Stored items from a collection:
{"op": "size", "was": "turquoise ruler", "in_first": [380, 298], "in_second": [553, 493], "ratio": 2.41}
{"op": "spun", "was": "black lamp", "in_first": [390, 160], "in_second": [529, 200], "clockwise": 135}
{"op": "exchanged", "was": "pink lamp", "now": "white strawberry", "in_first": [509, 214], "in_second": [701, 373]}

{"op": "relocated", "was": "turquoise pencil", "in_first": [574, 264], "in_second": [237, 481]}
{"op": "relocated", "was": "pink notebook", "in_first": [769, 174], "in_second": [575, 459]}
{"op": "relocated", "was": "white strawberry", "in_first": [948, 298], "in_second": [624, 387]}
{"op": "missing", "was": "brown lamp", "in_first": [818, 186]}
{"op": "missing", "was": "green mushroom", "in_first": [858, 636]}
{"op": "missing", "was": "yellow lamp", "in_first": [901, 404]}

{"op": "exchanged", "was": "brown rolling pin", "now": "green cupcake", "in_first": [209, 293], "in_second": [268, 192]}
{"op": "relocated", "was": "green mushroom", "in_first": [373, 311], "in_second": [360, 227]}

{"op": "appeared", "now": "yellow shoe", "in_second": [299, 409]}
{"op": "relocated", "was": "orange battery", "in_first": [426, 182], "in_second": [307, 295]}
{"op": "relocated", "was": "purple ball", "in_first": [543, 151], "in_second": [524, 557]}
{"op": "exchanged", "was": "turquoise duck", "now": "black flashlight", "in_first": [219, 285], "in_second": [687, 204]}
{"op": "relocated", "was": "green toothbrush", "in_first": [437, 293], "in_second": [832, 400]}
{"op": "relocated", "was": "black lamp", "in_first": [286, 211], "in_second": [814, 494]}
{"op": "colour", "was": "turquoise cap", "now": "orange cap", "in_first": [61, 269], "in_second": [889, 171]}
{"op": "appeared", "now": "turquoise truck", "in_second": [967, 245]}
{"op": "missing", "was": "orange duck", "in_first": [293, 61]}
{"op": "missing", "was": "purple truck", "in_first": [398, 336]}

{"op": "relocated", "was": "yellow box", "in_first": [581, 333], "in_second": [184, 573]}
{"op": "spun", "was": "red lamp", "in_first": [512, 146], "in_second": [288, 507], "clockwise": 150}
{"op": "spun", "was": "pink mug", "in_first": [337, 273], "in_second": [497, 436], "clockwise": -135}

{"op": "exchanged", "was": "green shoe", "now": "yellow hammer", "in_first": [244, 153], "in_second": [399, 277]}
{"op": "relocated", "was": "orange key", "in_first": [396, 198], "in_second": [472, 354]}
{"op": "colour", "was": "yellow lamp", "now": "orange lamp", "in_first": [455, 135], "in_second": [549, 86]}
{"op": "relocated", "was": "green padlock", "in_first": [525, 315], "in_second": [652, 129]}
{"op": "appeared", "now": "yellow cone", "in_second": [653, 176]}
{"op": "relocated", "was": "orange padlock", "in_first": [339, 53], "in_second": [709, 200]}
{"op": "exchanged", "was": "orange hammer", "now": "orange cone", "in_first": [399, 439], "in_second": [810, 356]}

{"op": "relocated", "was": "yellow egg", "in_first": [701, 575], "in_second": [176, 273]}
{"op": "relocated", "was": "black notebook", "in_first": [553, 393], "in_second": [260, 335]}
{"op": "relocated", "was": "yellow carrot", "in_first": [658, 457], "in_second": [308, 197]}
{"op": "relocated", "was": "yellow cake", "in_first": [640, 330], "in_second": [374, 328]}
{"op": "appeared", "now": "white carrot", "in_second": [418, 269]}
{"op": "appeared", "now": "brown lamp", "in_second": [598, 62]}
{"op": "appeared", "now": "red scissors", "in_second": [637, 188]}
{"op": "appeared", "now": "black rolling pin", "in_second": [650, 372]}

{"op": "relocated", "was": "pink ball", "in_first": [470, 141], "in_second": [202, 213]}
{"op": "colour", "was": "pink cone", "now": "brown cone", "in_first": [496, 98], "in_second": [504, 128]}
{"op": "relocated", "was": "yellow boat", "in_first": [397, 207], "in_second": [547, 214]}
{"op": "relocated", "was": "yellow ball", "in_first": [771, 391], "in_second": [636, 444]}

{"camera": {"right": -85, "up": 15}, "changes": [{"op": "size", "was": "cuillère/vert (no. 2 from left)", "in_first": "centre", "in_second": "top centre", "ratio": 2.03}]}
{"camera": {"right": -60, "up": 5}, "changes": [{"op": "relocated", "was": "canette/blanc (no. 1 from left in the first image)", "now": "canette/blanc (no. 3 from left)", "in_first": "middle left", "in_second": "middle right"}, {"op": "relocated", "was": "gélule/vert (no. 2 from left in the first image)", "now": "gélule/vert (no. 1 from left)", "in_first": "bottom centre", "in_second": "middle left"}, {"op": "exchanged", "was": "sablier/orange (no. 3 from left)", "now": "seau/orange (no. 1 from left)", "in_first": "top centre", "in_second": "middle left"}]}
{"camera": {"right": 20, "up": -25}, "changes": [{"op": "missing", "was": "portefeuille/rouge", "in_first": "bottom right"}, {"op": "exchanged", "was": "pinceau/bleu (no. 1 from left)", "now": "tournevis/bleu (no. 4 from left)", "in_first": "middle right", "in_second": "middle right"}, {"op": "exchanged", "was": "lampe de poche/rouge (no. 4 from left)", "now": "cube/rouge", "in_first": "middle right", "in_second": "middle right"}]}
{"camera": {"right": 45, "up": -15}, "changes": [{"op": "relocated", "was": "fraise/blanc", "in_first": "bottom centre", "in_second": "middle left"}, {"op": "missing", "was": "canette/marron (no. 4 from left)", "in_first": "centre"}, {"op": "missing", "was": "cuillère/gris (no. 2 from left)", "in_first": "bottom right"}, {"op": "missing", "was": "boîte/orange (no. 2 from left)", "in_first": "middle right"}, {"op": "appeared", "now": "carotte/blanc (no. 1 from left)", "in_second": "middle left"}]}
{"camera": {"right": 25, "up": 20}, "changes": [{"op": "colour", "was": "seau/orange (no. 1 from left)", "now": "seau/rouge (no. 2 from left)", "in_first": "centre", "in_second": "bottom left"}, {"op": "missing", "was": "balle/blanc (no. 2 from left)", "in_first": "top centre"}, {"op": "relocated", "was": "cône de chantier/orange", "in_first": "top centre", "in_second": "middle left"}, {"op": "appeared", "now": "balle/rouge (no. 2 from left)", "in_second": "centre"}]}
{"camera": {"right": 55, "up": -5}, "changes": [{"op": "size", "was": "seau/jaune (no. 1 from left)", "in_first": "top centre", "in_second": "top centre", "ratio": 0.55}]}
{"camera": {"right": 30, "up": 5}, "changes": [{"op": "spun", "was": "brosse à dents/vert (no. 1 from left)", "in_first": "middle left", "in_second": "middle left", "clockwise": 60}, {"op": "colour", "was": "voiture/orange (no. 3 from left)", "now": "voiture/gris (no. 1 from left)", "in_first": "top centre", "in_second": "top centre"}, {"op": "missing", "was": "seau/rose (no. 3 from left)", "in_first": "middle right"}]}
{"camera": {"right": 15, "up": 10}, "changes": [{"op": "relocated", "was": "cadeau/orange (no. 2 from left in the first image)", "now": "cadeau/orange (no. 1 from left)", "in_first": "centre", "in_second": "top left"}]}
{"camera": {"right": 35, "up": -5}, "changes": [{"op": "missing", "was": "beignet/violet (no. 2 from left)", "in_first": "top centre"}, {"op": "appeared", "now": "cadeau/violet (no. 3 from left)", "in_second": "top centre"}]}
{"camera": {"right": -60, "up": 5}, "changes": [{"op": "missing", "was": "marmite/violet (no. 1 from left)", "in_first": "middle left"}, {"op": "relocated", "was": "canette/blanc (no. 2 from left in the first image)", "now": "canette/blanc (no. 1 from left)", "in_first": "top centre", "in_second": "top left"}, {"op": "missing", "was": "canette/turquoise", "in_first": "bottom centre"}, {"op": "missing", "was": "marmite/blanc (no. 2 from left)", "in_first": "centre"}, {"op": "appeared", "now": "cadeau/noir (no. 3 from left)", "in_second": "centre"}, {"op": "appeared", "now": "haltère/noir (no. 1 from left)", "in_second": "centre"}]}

Work to be completed
Give the count of lines in the data that contain the word "carrot", and write nothing besides it.

Result of the exercise
2